Given entries
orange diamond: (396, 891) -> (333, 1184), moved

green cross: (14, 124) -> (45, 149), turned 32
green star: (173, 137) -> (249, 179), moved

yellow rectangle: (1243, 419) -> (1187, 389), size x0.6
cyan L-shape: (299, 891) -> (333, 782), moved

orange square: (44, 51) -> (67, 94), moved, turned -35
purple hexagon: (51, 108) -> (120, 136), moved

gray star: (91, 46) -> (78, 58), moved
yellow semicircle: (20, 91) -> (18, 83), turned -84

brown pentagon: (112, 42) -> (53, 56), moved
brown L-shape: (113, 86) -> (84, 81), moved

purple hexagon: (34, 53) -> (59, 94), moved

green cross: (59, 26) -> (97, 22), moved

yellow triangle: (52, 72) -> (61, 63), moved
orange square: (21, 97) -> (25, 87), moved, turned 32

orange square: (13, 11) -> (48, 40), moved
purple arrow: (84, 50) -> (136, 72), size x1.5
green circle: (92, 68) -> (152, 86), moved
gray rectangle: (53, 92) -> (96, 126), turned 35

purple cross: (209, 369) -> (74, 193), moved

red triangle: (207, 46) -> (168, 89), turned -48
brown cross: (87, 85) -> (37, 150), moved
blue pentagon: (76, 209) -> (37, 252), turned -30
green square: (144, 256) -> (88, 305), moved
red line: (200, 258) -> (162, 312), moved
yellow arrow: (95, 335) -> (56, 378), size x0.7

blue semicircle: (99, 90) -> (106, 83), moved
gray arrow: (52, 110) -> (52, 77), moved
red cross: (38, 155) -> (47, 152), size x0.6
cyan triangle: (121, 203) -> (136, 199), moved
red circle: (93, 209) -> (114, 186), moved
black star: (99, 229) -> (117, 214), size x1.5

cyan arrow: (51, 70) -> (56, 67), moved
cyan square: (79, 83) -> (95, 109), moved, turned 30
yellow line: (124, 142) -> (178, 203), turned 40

Exercise brief
Take the line that contains "orange square: (13, 11) -> (48, 40), moved" and each line after it down to the last of the records, and retype them exactly; add nothing else.

Solution
orange square: (13, 11) -> (48, 40), moved
purple arrow: (84, 50) -> (136, 72), size x1.5
green circle: (92, 68) -> (152, 86), moved
gray rectangle: (53, 92) -> (96, 126), turned 35

purple cross: (209, 369) -> (74, 193), moved

red triangle: (207, 46) -> (168, 89), turned -48
brown cross: (87, 85) -> (37, 150), moved
blue pentagon: (76, 209) -> (37, 252), turned -30
green square: (144, 256) -> (88, 305), moved
red line: (200, 258) -> (162, 312), moved
yellow arrow: (95, 335) -> (56, 378), size x0.7

blue semicircle: (99, 90) -> (106, 83), moved
gray arrow: (52, 110) -> (52, 77), moved
red cross: (38, 155) -> (47, 152), size x0.6
cyan triangle: (121, 203) -> (136, 199), moved
red circle: (93, 209) -> (114, 186), moved
black star: (99, 229) -> (117, 214), size x1.5

cyan arrow: (51, 70) -> (56, 67), moved
cyan square: (79, 83) -> (95, 109), moved, turned 30
yellow line: (124, 142) -> (178, 203), turned 40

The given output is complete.